WHAT TO PRODUCE: Return only the lines running from the top of the entries to the line with "pink house: [203,139,278,212]", inclusive, exactly as written.

INFORMATION PROVIDED:
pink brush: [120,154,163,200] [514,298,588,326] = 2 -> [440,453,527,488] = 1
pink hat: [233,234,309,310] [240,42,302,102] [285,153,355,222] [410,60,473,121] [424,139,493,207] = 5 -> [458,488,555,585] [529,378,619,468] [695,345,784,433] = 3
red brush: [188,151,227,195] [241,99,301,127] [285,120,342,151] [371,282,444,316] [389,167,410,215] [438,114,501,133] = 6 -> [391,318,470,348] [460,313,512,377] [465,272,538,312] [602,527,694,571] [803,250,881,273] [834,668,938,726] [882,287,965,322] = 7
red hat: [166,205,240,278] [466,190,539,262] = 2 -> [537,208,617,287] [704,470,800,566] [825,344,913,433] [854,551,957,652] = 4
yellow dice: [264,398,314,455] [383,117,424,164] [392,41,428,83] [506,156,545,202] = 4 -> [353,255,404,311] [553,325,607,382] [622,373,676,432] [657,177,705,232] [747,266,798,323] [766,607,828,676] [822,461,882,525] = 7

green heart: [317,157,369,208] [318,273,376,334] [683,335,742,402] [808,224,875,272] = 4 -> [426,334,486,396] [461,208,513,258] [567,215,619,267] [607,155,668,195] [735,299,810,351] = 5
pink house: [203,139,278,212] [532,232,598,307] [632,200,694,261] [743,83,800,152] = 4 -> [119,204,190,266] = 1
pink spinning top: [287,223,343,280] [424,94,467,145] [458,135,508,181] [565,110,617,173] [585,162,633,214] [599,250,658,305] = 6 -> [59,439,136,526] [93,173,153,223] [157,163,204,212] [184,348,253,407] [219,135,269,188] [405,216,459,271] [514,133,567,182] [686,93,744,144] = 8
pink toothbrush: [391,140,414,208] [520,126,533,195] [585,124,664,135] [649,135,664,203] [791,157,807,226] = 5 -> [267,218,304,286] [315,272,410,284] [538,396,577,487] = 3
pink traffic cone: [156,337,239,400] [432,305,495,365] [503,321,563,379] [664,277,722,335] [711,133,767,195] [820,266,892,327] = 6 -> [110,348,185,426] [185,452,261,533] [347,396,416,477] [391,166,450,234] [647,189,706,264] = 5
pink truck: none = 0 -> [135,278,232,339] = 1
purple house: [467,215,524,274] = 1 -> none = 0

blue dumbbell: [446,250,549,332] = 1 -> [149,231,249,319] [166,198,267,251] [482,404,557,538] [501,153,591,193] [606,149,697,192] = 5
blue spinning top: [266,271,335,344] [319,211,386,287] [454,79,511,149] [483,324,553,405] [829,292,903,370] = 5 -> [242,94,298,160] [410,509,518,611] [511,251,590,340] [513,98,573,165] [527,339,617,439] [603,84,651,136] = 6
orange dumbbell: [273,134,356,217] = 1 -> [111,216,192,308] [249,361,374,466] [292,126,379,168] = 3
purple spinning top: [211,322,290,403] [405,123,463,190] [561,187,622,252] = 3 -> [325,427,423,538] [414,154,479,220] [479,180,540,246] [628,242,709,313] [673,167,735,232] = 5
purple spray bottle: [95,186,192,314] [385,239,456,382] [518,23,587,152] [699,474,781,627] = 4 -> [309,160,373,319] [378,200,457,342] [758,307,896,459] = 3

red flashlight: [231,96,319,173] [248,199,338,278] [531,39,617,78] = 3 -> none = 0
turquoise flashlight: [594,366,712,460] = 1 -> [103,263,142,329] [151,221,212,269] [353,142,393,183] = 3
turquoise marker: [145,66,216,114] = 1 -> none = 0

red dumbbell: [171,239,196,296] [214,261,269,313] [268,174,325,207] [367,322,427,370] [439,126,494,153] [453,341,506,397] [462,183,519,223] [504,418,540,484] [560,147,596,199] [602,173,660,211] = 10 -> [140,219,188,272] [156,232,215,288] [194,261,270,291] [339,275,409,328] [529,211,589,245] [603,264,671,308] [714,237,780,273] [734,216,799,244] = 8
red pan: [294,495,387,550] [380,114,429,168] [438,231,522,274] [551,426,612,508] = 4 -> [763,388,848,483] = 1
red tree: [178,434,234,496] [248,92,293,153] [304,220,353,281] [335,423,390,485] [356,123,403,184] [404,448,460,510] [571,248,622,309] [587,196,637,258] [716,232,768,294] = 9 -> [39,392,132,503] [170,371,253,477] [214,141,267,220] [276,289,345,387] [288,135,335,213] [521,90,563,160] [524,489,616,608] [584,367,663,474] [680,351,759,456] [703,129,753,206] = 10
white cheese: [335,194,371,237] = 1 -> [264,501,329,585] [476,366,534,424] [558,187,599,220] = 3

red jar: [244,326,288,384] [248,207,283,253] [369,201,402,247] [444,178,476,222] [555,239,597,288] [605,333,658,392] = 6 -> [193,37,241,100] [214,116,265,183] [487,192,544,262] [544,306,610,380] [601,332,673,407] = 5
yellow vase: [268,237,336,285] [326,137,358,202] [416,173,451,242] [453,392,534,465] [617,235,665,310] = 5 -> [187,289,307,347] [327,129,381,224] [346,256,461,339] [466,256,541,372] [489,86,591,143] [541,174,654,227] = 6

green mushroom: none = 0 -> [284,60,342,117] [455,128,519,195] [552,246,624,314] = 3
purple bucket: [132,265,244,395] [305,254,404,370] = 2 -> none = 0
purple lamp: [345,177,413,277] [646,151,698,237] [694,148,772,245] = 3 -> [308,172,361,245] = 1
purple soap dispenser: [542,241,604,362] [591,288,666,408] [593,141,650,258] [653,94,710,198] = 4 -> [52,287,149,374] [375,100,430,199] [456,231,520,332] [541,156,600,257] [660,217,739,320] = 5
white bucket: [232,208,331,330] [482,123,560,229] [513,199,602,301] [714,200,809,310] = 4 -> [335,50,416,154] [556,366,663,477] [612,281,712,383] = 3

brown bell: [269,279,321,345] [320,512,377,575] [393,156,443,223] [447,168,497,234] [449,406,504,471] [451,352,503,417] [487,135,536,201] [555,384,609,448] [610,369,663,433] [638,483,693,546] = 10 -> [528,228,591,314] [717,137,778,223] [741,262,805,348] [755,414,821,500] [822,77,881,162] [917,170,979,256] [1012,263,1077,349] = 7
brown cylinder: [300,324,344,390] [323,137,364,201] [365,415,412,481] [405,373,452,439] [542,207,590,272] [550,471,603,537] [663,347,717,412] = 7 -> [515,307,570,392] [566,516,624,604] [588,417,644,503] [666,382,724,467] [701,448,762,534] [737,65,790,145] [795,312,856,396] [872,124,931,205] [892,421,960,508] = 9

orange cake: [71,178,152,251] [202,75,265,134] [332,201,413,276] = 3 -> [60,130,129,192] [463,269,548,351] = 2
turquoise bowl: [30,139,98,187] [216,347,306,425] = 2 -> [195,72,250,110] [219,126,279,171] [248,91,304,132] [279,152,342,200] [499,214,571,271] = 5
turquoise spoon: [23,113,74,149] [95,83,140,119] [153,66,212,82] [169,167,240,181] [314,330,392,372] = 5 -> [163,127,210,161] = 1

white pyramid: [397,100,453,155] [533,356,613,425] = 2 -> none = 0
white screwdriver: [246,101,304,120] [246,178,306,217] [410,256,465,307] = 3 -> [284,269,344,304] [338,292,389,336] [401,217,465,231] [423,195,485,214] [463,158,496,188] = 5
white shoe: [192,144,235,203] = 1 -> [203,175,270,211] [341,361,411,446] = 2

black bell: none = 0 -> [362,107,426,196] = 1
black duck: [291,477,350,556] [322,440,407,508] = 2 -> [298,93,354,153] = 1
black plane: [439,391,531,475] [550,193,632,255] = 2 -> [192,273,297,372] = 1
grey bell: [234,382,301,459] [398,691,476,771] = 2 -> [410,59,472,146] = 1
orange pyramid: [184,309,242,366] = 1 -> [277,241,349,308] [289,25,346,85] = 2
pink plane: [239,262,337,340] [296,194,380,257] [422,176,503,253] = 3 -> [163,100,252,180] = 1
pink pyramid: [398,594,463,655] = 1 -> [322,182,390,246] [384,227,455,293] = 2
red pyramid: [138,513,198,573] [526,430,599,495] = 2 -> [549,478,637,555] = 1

WRITTEN ANSWER:
pink brush: [120,154,163,200] [514,298,588,326] = 2 -> [440,453,527,488] = 1
pink hat: [233,234,309,310] [240,42,302,102] [285,153,355,222] [410,60,473,121] [424,139,493,207] = 5 -> [458,488,555,585] [529,378,619,468] [695,345,784,433] = 3
red brush: [188,151,227,195] [241,99,301,127] [285,120,342,151] [371,282,444,316] [389,167,410,215] [438,114,501,133] = 6 -> [391,318,470,348] [460,313,512,377] [465,272,538,312] [602,527,694,571] [803,250,881,273] [834,668,938,726] [882,287,965,322] = 7
red hat: [166,205,240,278] [466,190,539,262] = 2 -> [537,208,617,287] [704,470,800,566] [825,344,913,433] [854,551,957,652] = 4
yellow dice: [264,398,314,455] [383,117,424,164] [392,41,428,83] [506,156,545,202] = 4 -> [353,255,404,311] [553,325,607,382] [622,373,676,432] [657,177,705,232] [747,266,798,323] [766,607,828,676] [822,461,882,525] = 7

green heart: [317,157,369,208] [318,273,376,334] [683,335,742,402] [808,224,875,272] = 4 -> [426,334,486,396] [461,208,513,258] [567,215,619,267] [607,155,668,195] [735,299,810,351] = 5
pink house: [203,139,278,212] [532,232,598,307] [632,200,694,261] [743,83,800,152] = 4 -> [119,204,190,266] = 1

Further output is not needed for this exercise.